======== Information shown

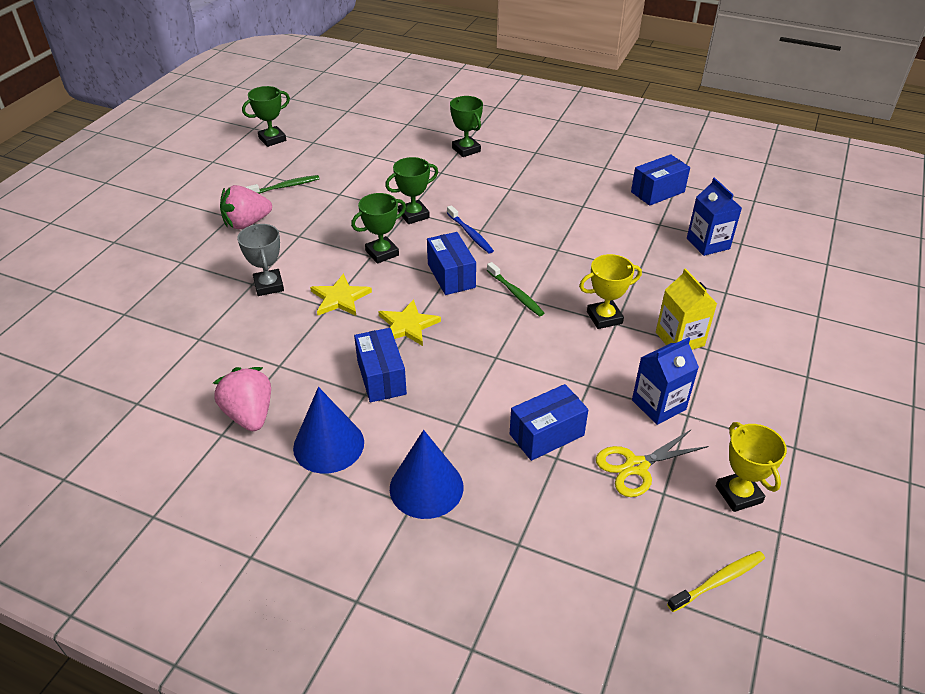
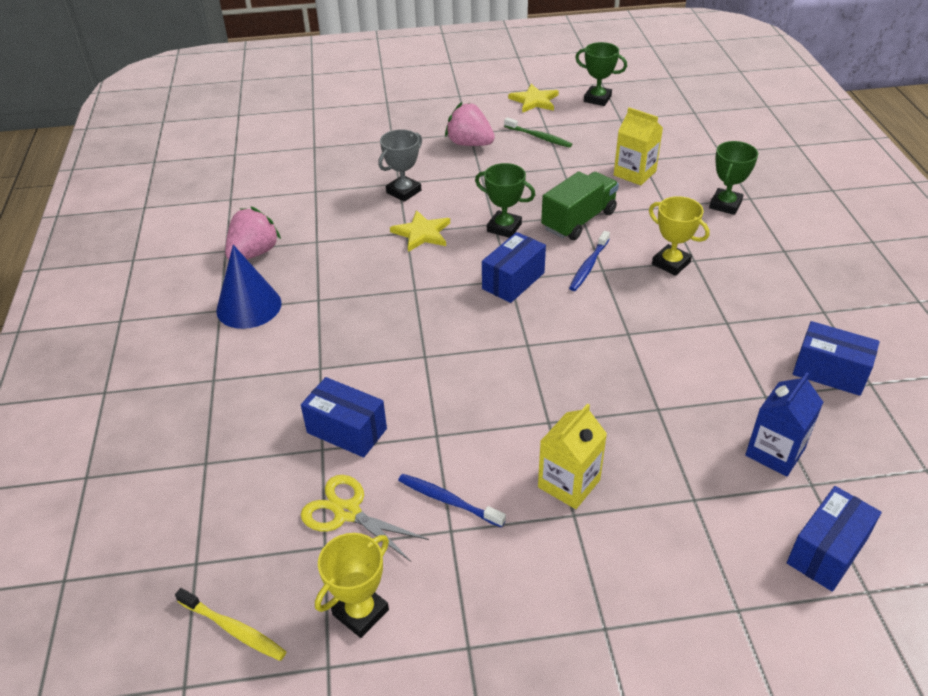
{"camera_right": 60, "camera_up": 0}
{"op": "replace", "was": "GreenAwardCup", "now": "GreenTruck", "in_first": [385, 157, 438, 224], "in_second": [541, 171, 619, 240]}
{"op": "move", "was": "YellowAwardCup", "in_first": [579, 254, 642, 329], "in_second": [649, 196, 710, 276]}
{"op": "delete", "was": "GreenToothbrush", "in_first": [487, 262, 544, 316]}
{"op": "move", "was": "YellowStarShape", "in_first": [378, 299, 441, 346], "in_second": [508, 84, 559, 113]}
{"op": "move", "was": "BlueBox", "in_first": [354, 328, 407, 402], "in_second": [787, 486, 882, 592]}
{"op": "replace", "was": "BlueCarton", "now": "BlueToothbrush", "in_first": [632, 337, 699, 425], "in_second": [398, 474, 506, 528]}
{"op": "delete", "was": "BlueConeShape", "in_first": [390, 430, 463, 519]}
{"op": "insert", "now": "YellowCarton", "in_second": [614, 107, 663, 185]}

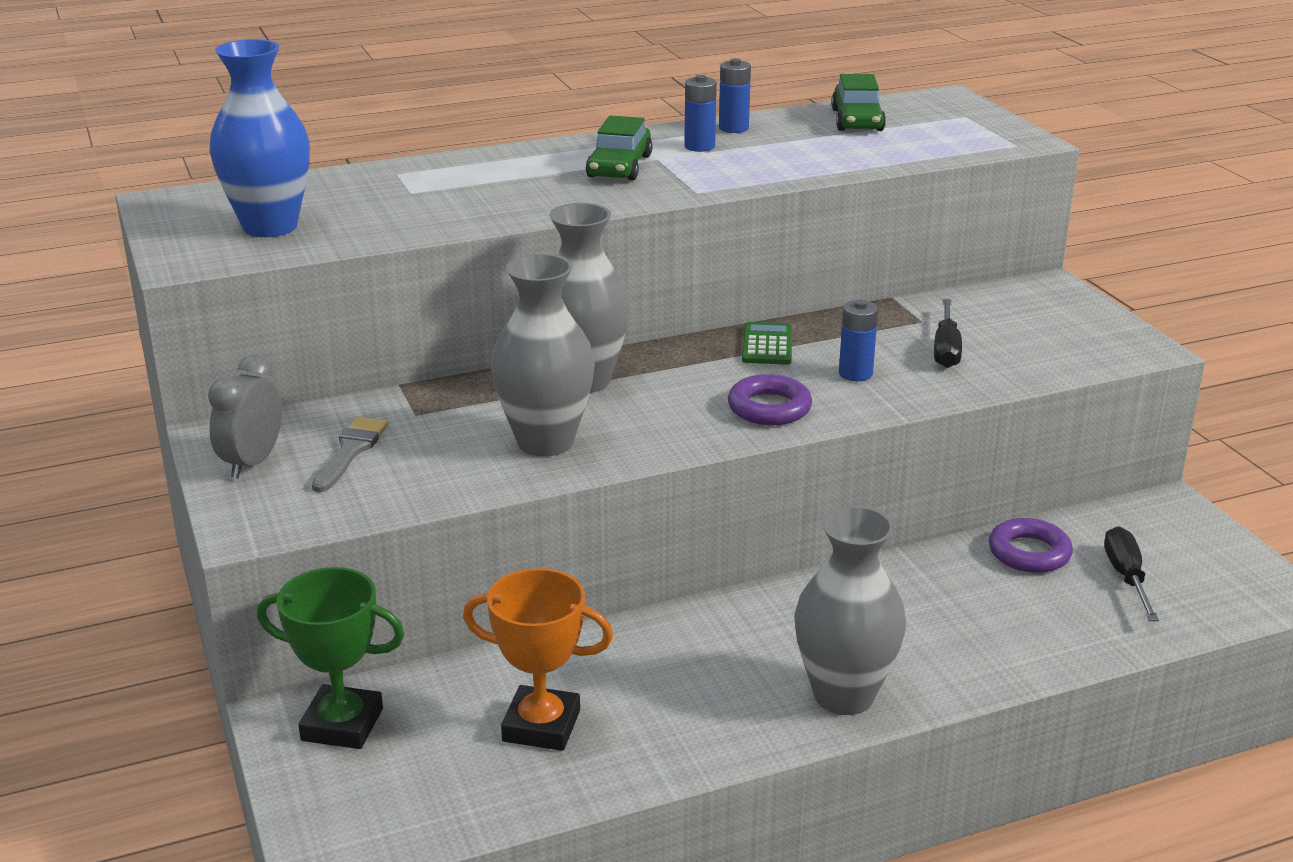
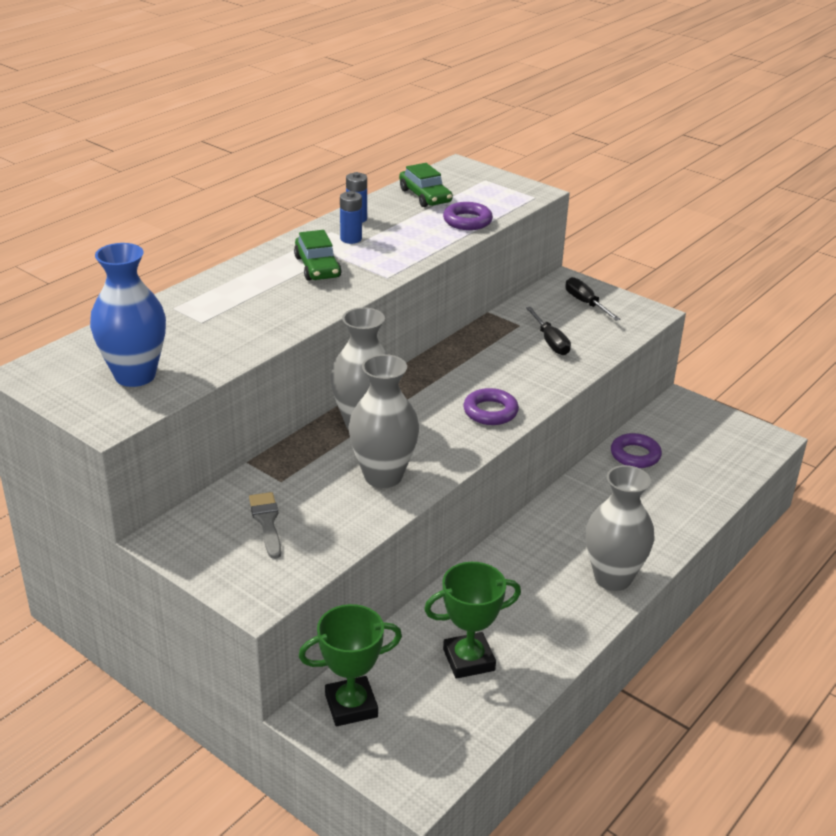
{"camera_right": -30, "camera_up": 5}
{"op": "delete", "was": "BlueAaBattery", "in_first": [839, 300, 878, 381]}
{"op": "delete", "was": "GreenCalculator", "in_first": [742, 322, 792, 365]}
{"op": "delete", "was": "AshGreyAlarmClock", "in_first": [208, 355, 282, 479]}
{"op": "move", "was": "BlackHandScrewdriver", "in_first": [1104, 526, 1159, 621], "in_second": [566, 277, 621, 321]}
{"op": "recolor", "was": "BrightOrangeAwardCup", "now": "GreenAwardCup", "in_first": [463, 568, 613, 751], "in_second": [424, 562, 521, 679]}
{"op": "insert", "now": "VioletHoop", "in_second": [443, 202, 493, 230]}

================
======== Information shown

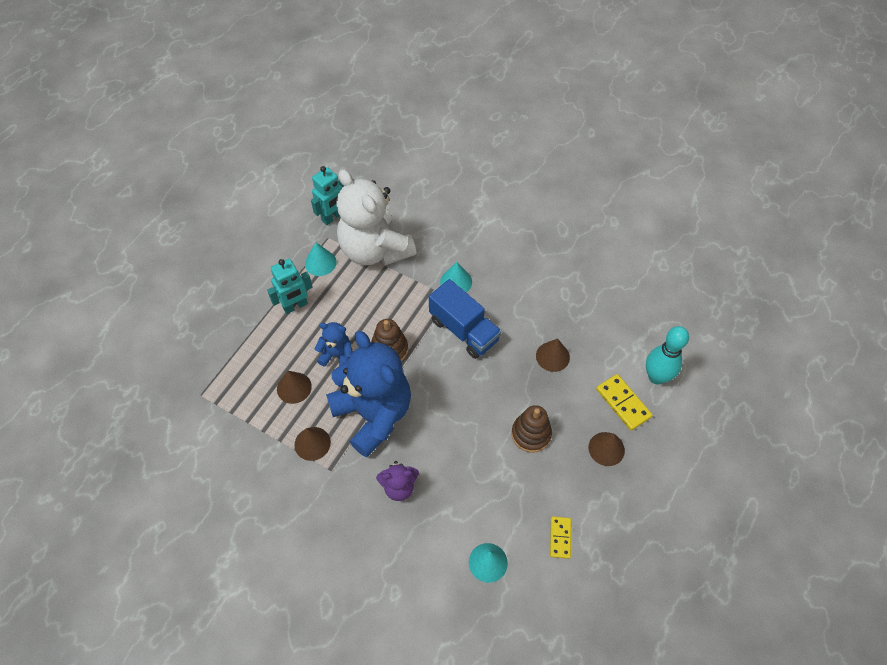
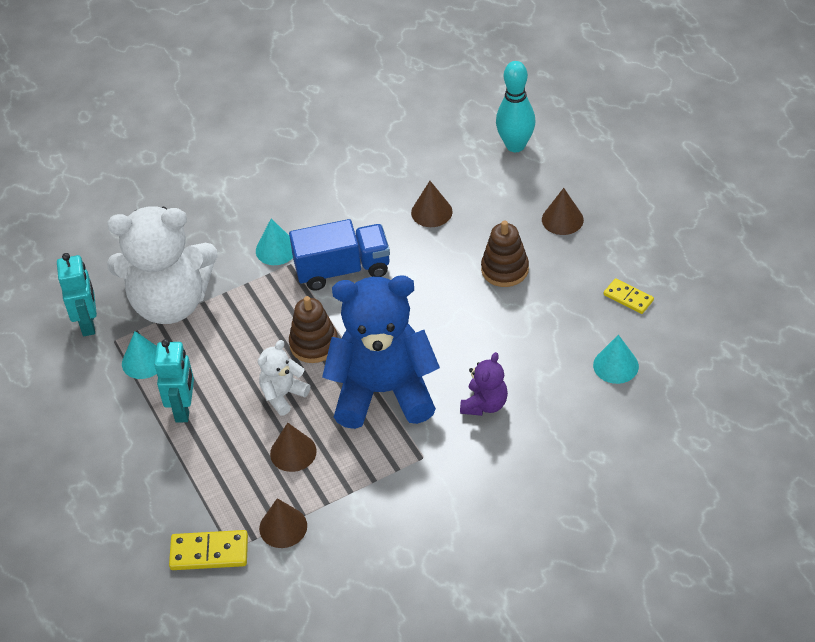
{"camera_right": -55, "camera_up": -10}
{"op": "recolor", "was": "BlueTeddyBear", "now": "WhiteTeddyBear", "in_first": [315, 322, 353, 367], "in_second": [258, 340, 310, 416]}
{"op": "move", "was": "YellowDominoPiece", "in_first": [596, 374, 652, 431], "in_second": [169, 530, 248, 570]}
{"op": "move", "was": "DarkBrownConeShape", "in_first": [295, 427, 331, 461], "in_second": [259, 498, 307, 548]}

================

* Work instruction: Within the listing above, tally the lines where the word "replace" occurs and write only the total.

* Exercise output: 2